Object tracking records
------------------------------------

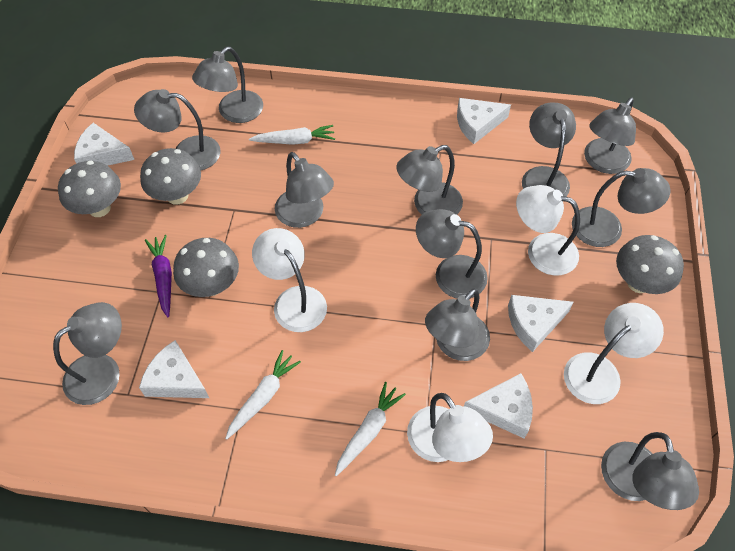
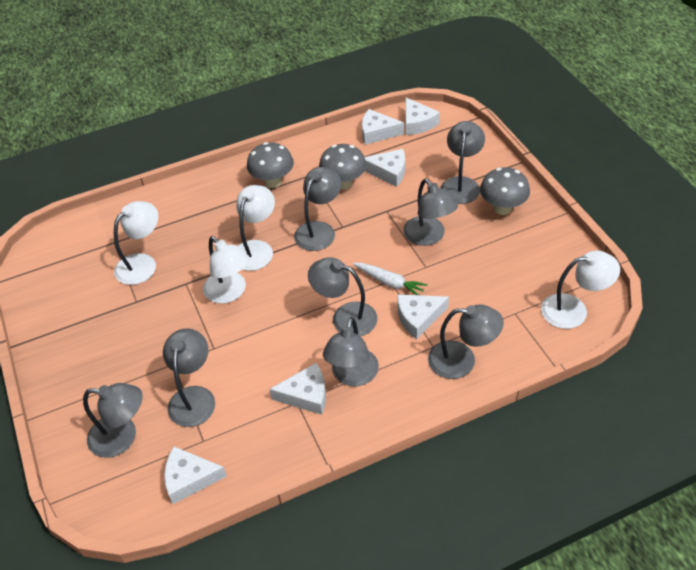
grey lamp: 11 -> 8
grey mushroom: 4 -> 3
purple carrot: 1 -> 0
white carrot: 3 -> 1
white cheese: 5 -> 6

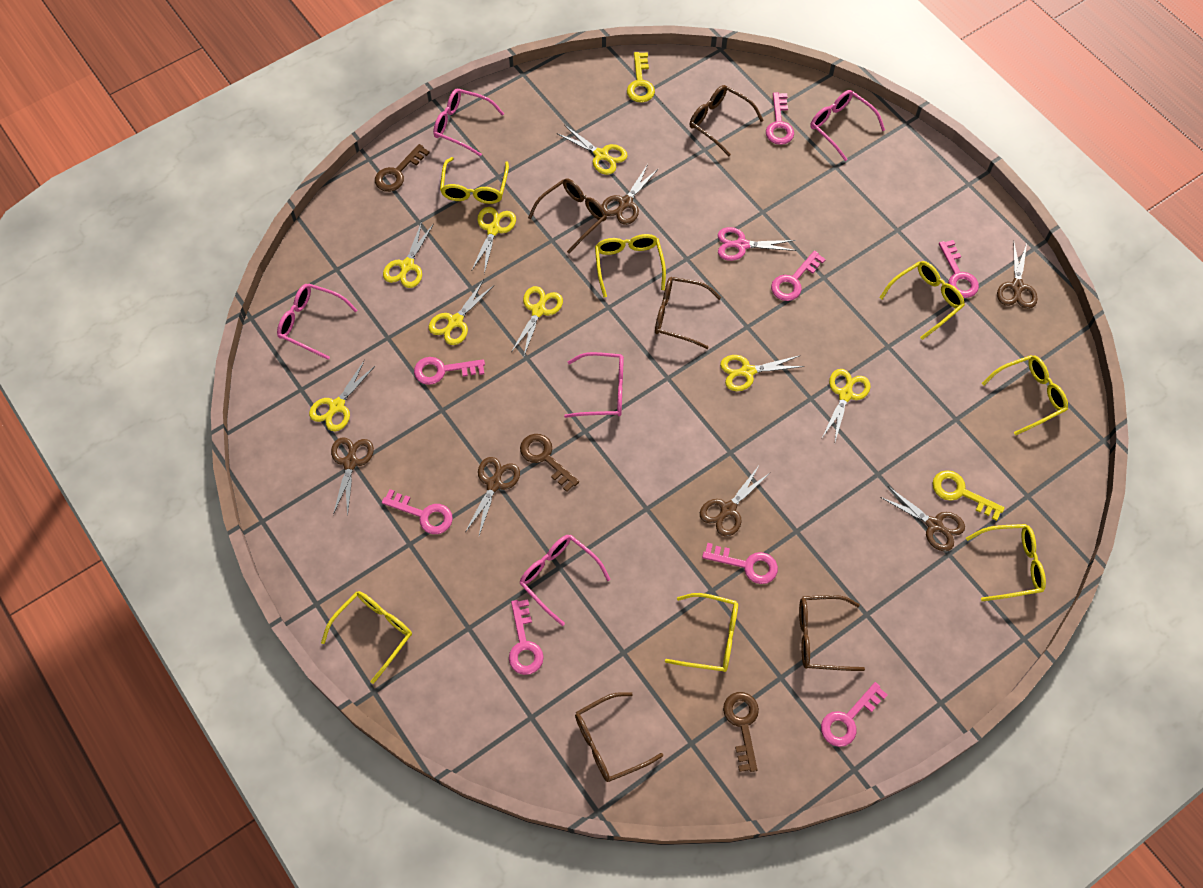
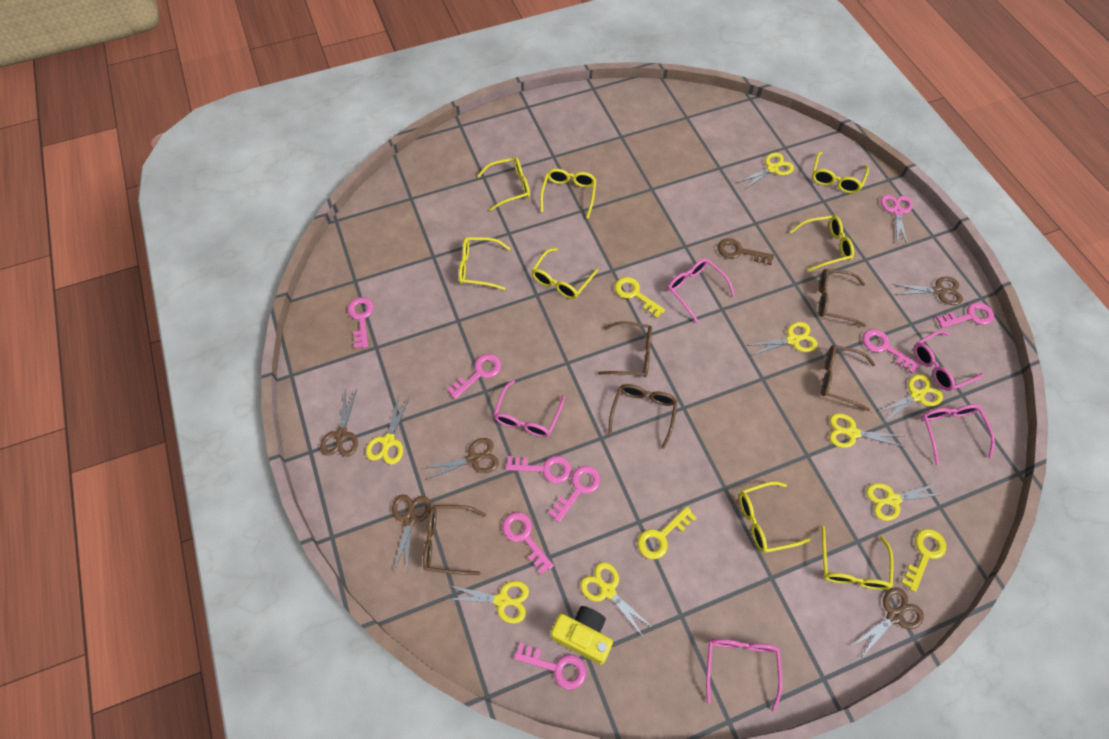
brown key: 3 -> 1
brown scissors: 6 -> 5
yellow camera: 0 -> 1
yellow glasses: 7 -> 8
yellow key: 2 -> 3

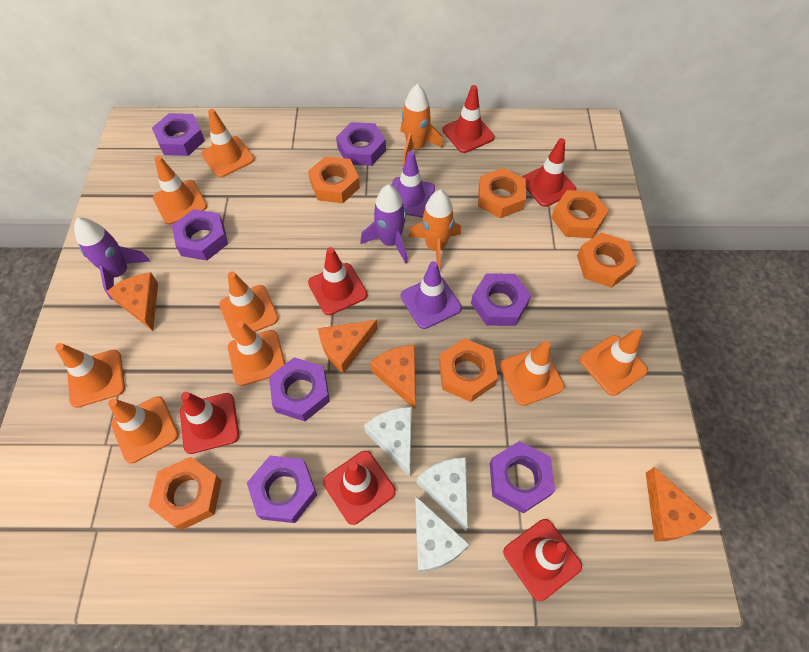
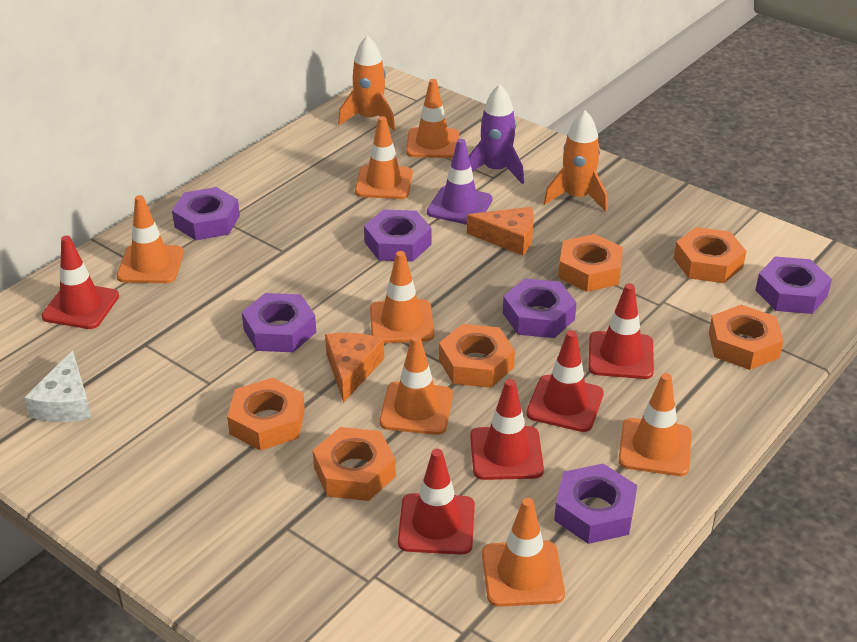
orange cheese: 4 -> 2
orange traffic cone: 8 -> 7
purple nut: 7 -> 6
purple rocket: 2 -> 1
purple traffic cone: 2 -> 1
red traffic cone: 6 -> 5
white cheese: 3 -> 1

------------------------------------

▶ [Work to be completed] Start at the top of the entries and repeat each line exactly, ending at the line that contains "red traffic cone: 6 -> 5". Pictures are not part of the copy.

▶ [Result below]
grey lamp: 11 -> 8
grey mushroom: 4 -> 3
purple carrot: 1 -> 0
white carrot: 3 -> 1
white cheese: 5 -> 6

brown key: 3 -> 1
brown scissors: 6 -> 5
yellow camera: 0 -> 1
yellow glasses: 7 -> 8
yellow key: 2 -> 3

orange cheese: 4 -> 2
orange traffic cone: 8 -> 7
purple nut: 7 -> 6
purple rocket: 2 -> 1
purple traffic cone: 2 -> 1
red traffic cone: 6 -> 5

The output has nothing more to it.